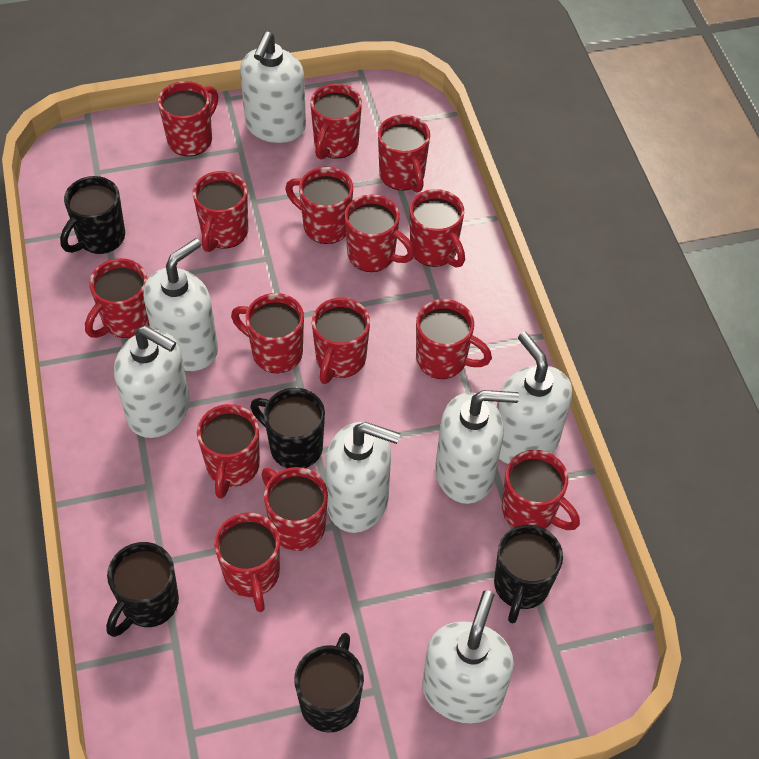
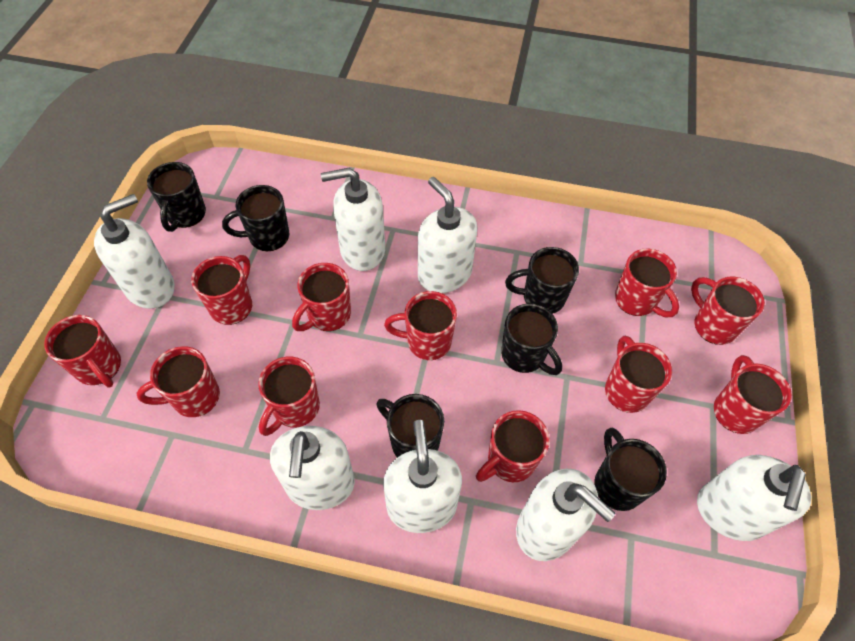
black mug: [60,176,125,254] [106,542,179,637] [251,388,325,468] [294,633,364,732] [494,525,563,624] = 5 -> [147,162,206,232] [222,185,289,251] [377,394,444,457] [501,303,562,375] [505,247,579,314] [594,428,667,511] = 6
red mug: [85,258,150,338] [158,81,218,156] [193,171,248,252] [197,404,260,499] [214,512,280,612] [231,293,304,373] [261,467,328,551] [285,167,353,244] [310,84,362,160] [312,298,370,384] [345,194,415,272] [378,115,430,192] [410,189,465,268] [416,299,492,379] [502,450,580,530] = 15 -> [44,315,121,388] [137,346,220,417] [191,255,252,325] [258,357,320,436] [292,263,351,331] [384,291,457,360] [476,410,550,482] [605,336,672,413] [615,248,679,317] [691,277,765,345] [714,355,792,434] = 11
- - - - - - -
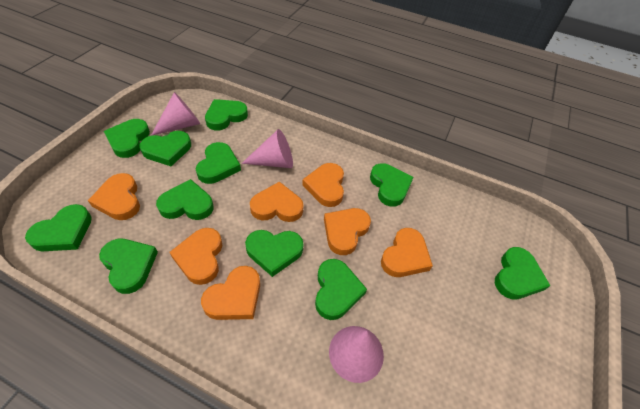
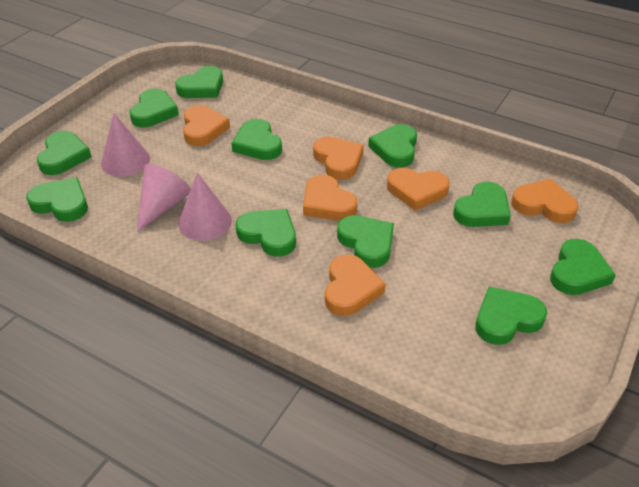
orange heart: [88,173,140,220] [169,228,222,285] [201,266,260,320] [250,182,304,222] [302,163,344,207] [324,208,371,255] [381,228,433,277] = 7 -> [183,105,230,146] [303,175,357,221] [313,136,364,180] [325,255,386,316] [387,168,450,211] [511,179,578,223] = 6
- - - - - - -
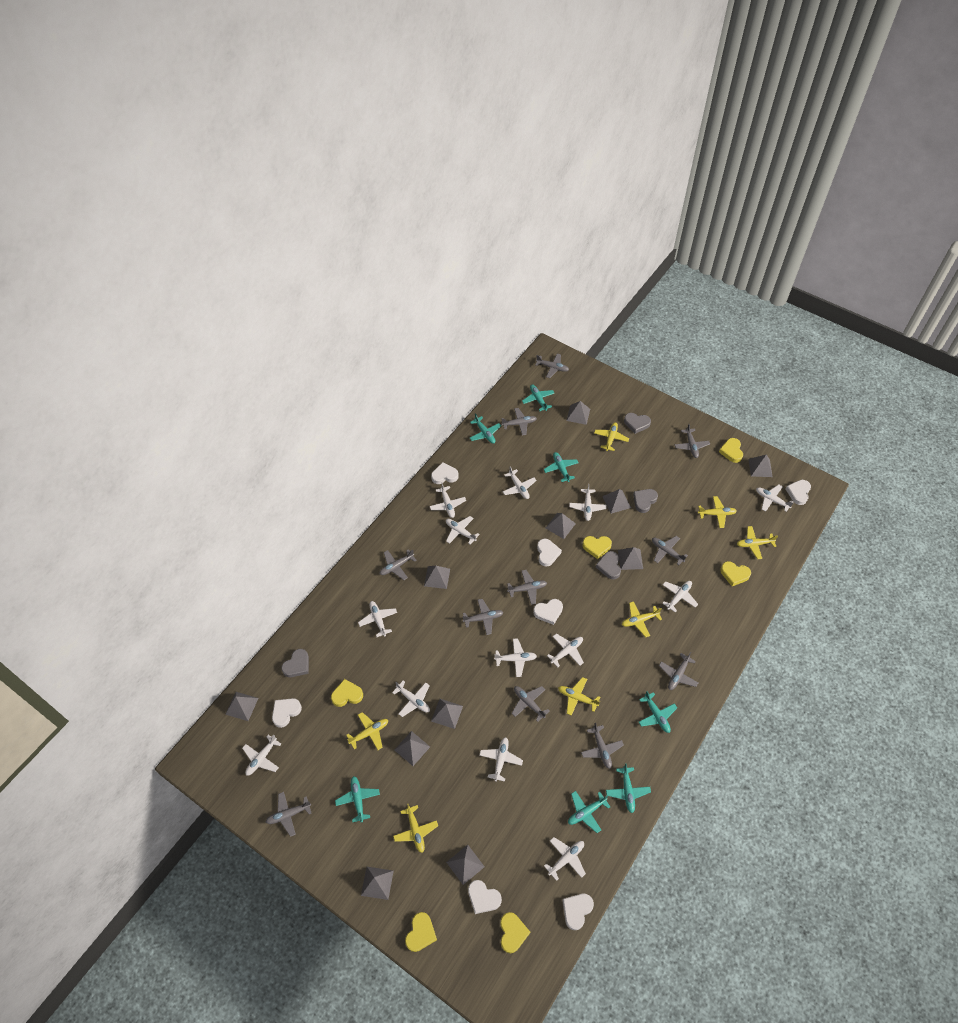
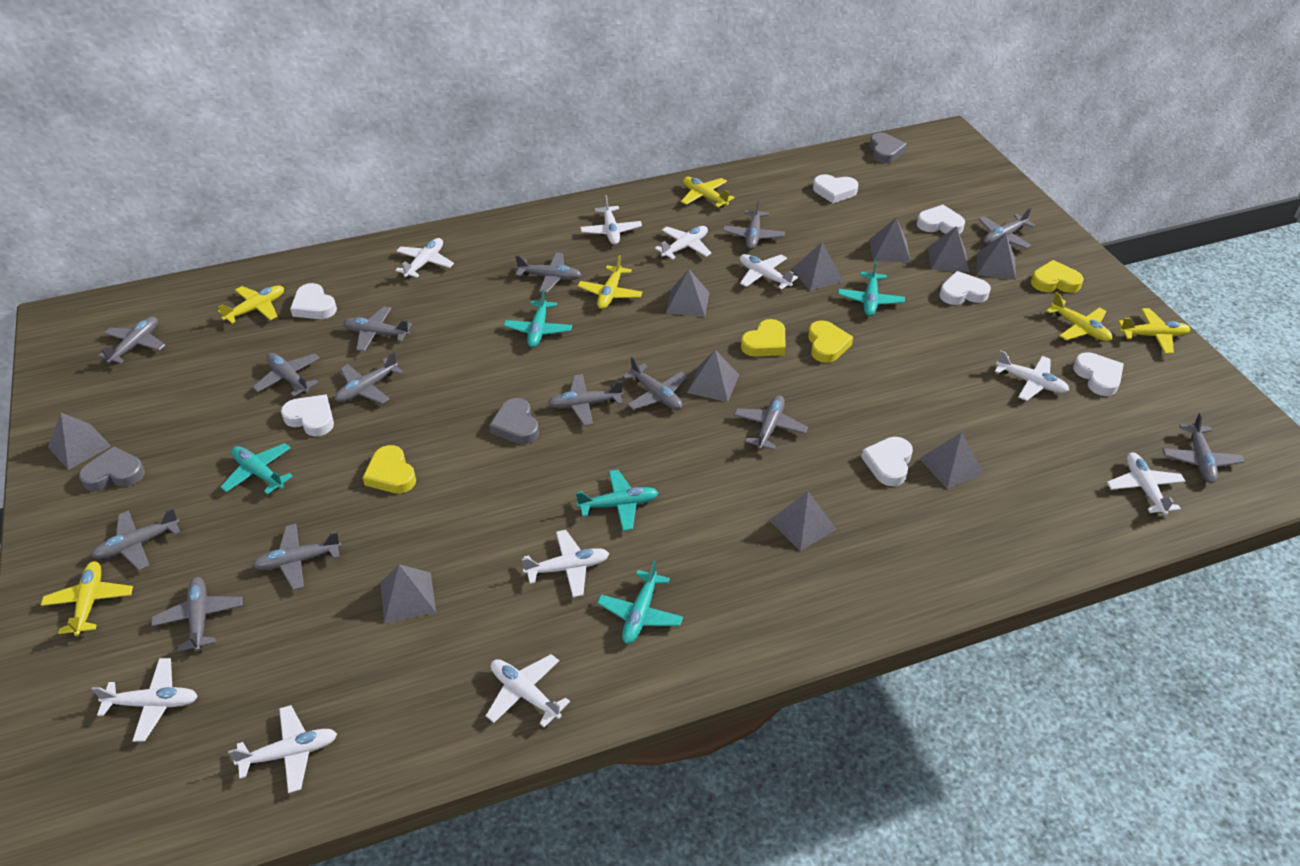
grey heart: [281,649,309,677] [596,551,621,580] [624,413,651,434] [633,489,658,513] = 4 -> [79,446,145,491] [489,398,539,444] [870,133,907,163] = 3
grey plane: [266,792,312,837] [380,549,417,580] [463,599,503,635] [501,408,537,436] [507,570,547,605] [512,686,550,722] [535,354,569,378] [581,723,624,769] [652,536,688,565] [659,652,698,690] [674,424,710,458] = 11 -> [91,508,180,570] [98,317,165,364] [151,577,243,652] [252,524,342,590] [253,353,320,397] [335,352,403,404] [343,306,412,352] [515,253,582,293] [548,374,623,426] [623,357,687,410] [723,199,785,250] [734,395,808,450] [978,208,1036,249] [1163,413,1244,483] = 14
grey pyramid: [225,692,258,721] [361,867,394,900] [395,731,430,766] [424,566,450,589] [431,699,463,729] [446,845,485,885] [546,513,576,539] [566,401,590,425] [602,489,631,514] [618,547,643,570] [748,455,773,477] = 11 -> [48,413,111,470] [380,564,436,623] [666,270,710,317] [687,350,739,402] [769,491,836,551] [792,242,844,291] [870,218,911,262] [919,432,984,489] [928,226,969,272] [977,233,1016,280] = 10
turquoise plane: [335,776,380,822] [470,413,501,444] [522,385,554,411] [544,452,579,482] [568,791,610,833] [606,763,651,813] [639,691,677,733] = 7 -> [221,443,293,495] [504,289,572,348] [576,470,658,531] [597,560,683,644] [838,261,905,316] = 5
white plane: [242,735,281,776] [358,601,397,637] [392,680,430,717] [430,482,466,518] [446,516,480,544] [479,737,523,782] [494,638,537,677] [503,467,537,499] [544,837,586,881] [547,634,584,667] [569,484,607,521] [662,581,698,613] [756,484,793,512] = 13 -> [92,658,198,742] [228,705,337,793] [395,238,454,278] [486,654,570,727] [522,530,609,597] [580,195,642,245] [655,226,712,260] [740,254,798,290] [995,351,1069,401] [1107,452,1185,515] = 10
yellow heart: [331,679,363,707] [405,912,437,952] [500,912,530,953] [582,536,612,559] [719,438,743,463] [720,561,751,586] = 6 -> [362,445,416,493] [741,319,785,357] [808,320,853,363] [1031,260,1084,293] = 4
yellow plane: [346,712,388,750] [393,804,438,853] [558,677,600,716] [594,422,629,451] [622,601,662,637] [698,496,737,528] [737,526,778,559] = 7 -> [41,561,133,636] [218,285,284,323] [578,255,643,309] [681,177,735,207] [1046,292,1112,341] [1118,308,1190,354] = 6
- - - - - - -
When you reach the line containing "black mug: [60,176,125,254]" in the data above, start copying exactly, and stop after the line containing "red mug: [85,258,150,338]".

black mug: [60,176,125,254] [106,542,179,637] [251,388,325,468] [294,633,364,732] [494,525,563,624] = 5 -> [147,162,206,232] [222,185,289,251] [377,394,444,457] [501,303,562,375] [505,247,579,314] [594,428,667,511] = 6
red mug: [85,258,150,338] [158,81,218,156] [193,171,248,252] [197,404,260,499] [214,512,280,612] [231,293,304,373] [261,467,328,551] [285,167,353,244] [310,84,362,160] [312,298,370,384] [345,194,415,272] [378,115,430,192] [410,189,465,268] [416,299,492,379] [502,450,580,530] = 15 -> [44,315,121,388] [137,346,220,417] [191,255,252,325] [258,357,320,436] [292,263,351,331] [384,291,457,360] [476,410,550,482] [605,336,672,413] [615,248,679,317] [691,277,765,345] [714,355,792,434] = 11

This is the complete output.